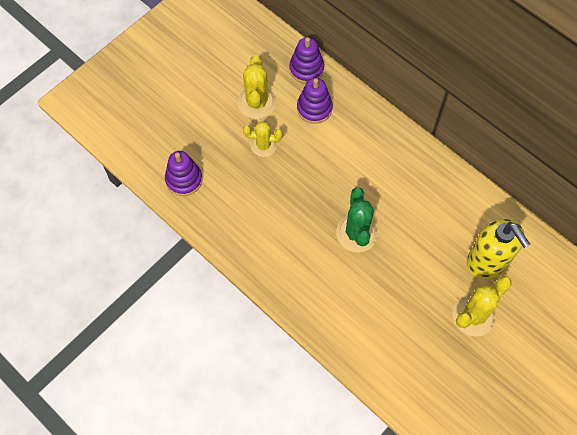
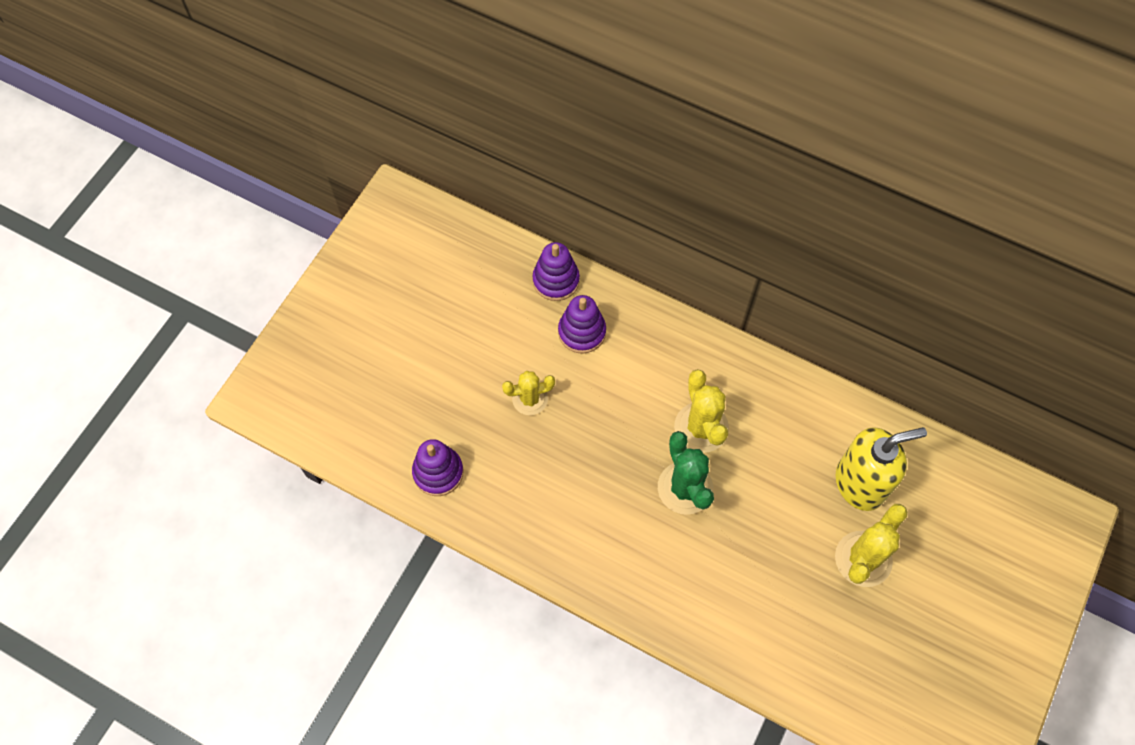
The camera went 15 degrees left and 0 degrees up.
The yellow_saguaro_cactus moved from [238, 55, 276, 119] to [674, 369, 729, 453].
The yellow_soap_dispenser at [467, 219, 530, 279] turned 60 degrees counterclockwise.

::::::

◆ **Your instructions**:
Your answer should be each line from the preceding material in which the word "degrees" occurs.

◆ **Output of the task**:
The camera went 15 degrees left and 0 degrees up.
The yellow_soap_dispenser at [467, 219, 530, 279] turned 60 degrees counterclockwise.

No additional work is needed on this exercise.